What the task asks:
Below are the records. Reproduce exactly the lines from the one containing "U16: OR CD4071" through the final line, and omit any pictures.

(Before-and-after change data)
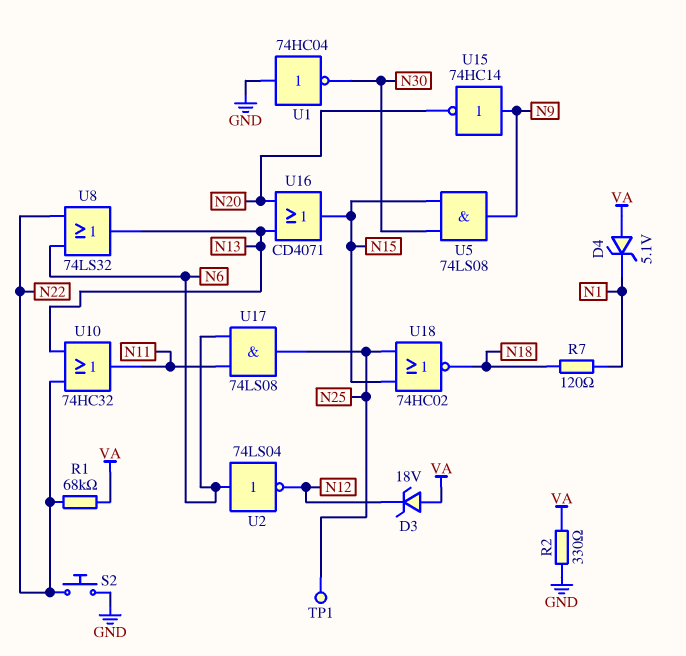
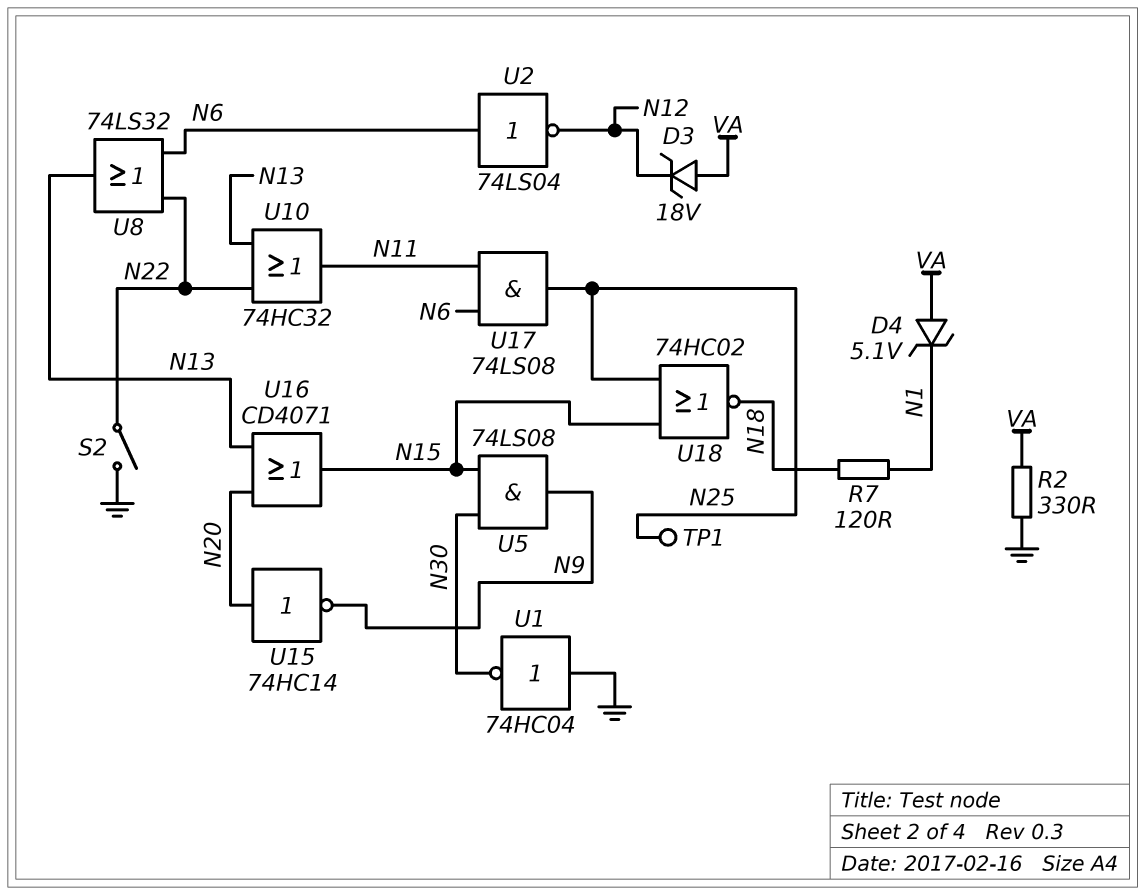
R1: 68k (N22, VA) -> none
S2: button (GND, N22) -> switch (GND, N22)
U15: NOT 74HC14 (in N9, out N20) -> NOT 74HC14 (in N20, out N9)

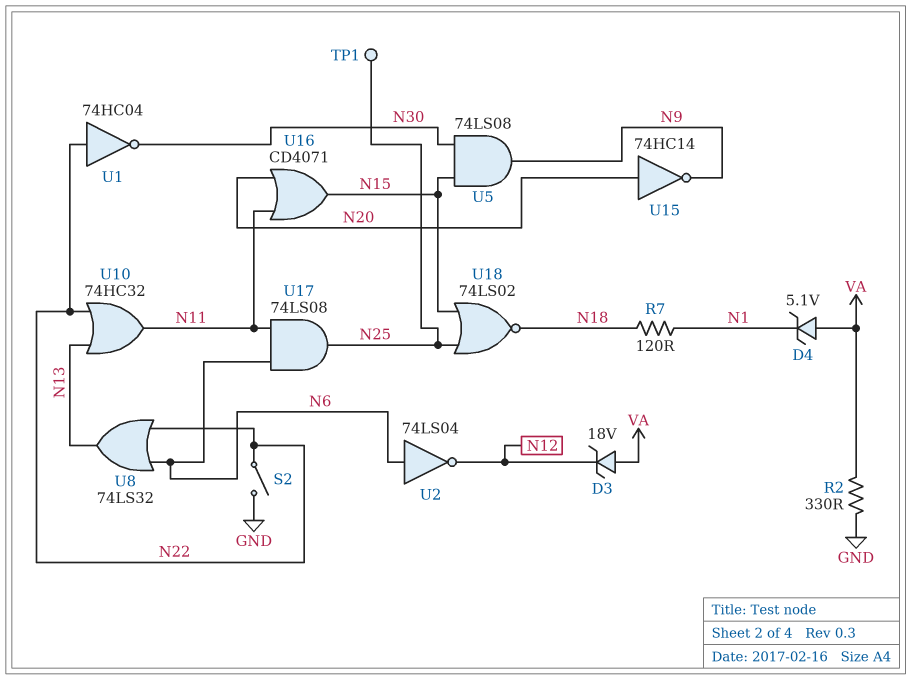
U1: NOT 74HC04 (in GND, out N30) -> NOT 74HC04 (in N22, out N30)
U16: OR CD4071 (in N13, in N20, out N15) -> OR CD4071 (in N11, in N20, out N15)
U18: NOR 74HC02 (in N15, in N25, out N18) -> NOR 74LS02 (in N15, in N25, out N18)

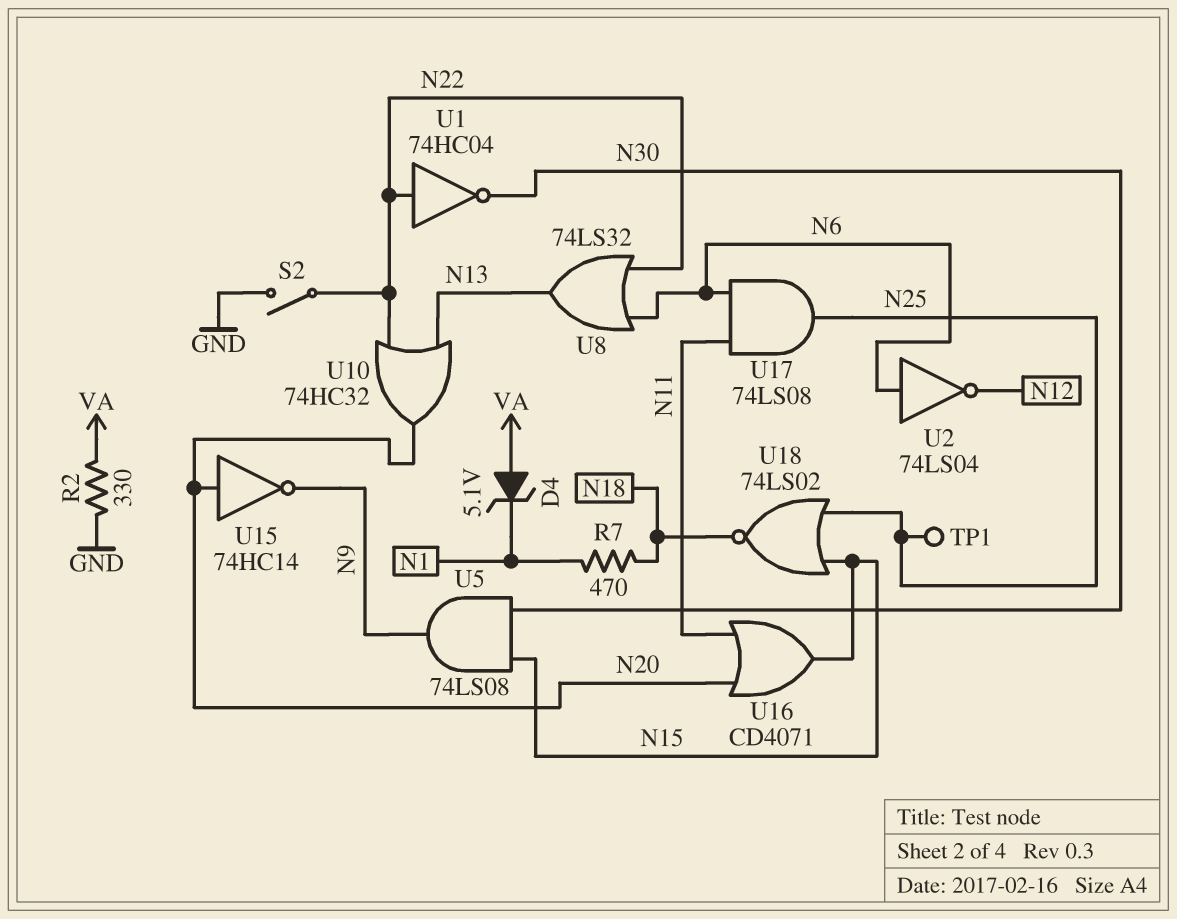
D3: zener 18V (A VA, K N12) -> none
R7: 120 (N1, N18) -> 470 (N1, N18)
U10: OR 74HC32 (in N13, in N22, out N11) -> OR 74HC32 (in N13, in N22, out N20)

Expected answer:
U16: OR CD4071 (in N13, in N20, out N15) -> OR CD4071 (in N11, in N20, out N15)
U18: NOR 74HC02 (in N15, in N25, out N18) -> NOR 74LS02 (in N15, in N25, out N18)

D3: zener 18V (A VA, K N12) -> none
R7: 120 (N1, N18) -> 470 (N1, N18)
U10: OR 74HC32 (in N13, in N22, out N11) -> OR 74HC32 (in N13, in N22, out N20)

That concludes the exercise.